> _WHAT IS REQUIRED_: Word for word, restate all the records; images are not part of the copy.

*** SOURCE DATA Section Begins ***

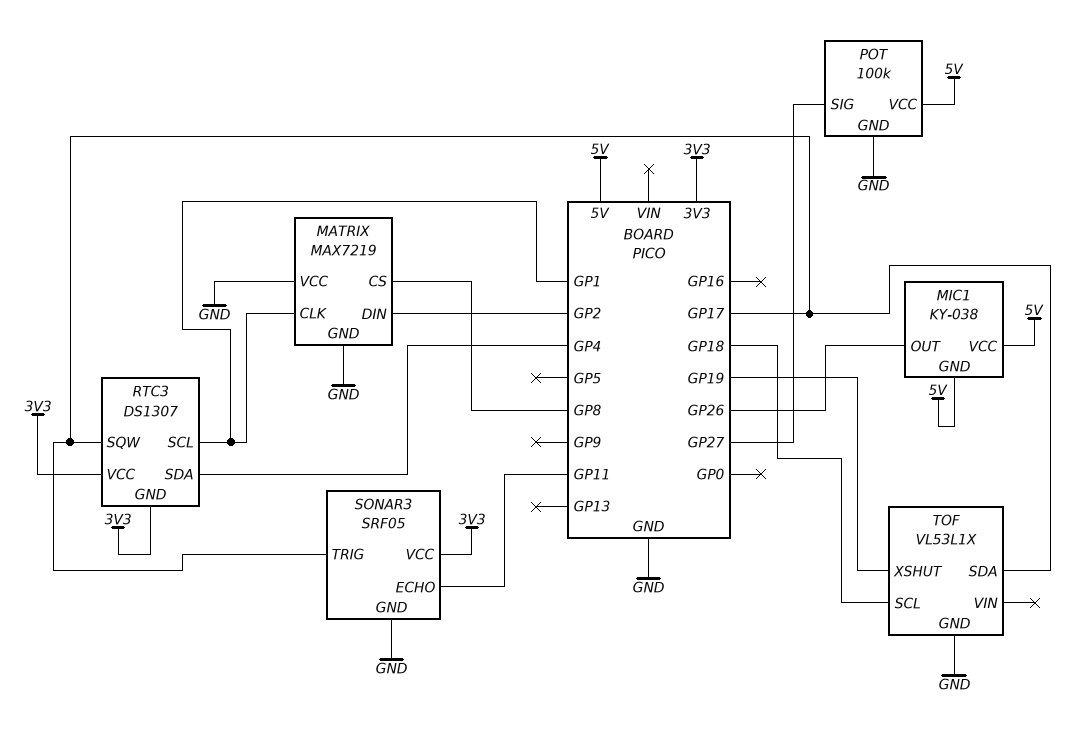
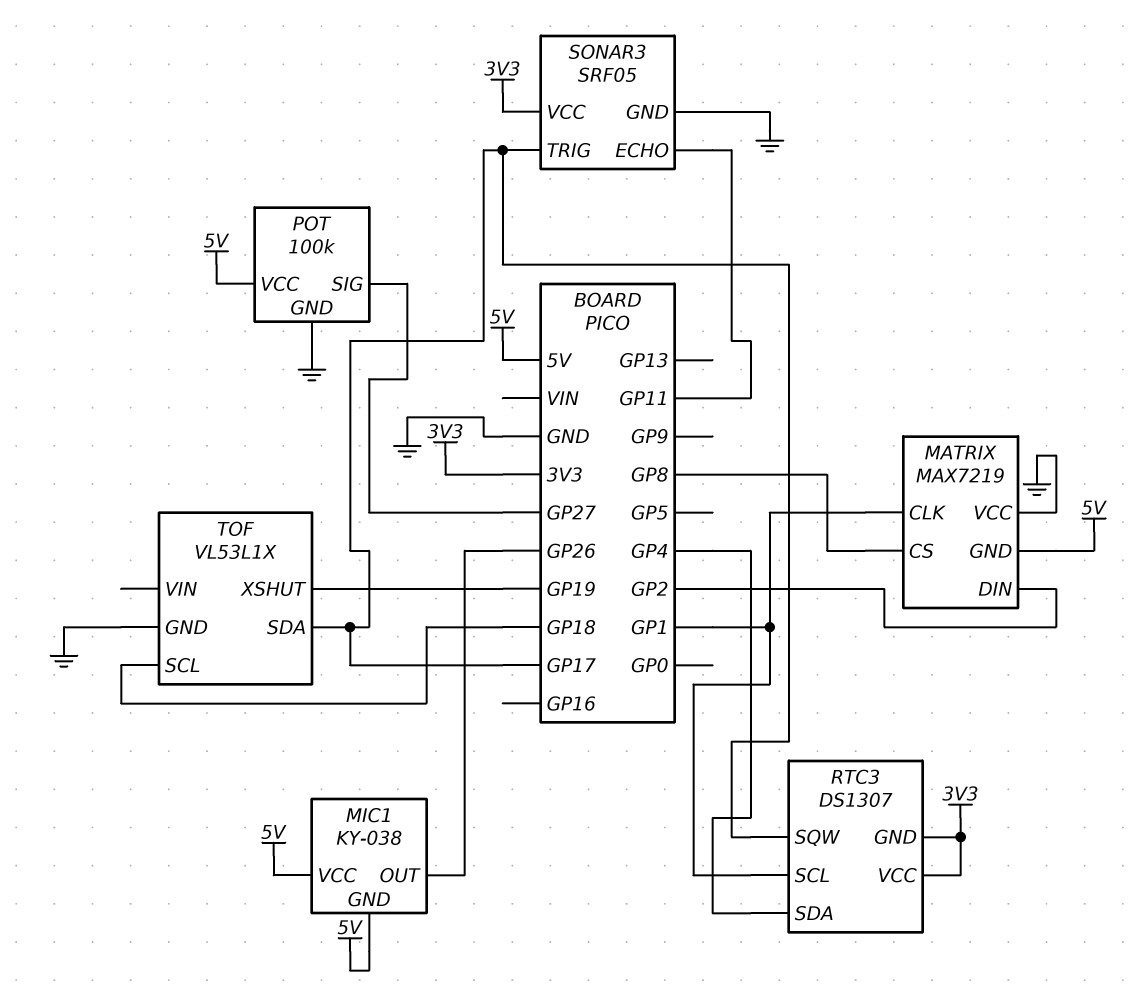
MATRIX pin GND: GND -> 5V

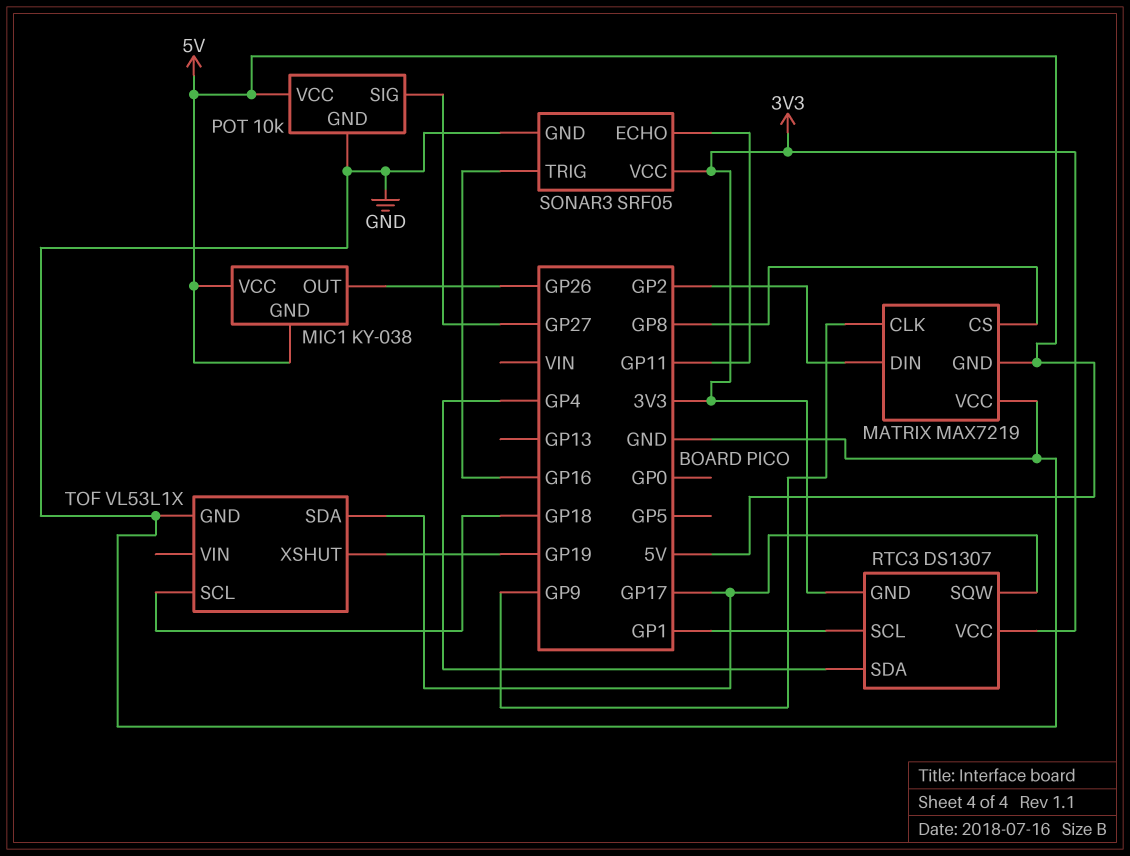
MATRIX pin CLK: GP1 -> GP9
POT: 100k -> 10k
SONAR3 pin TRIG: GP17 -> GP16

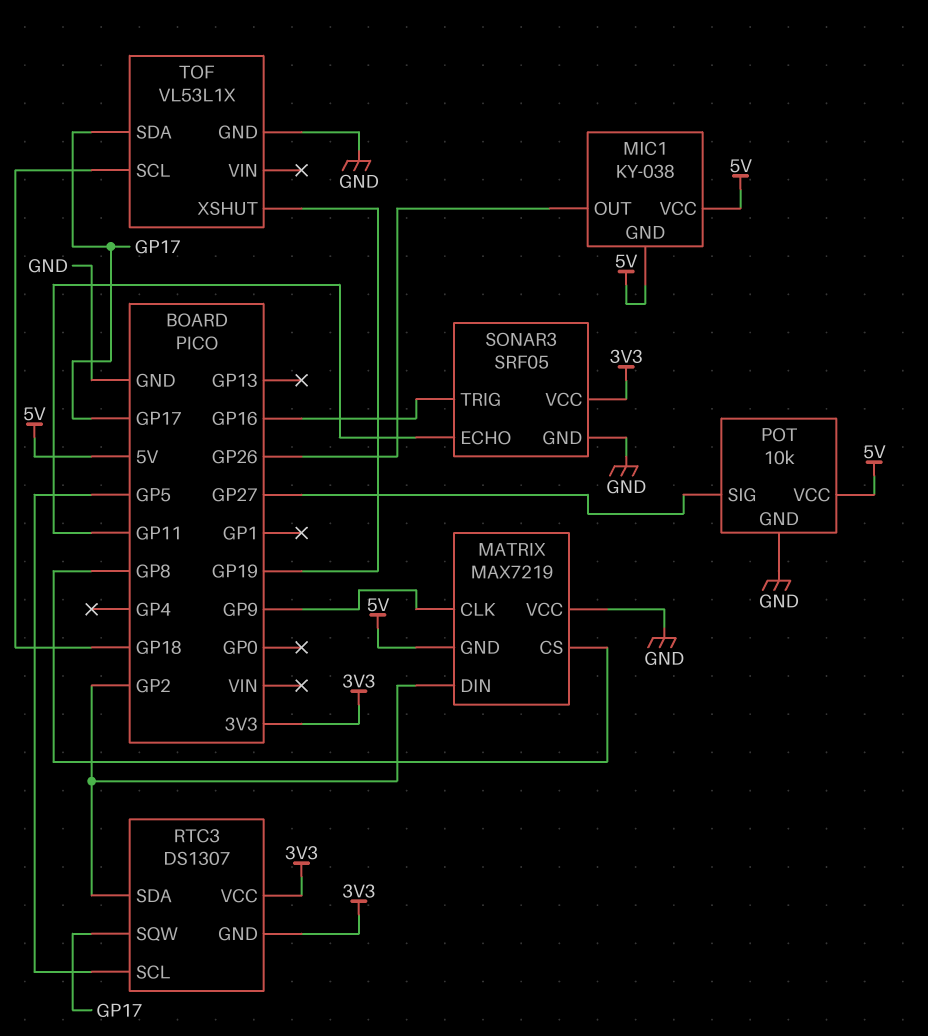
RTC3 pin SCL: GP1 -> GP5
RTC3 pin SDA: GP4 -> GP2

*** SOURCE DATA Section Ends ***

> _OUTPUT FOR THIS TASK_:
MATRIX pin GND: GND -> 5V

MATRIX pin CLK: GP1 -> GP9
POT: 100k -> 10k
SONAR3 pin TRIG: GP17 -> GP16

RTC3 pin SCL: GP1 -> GP5
RTC3 pin SDA: GP4 -> GP2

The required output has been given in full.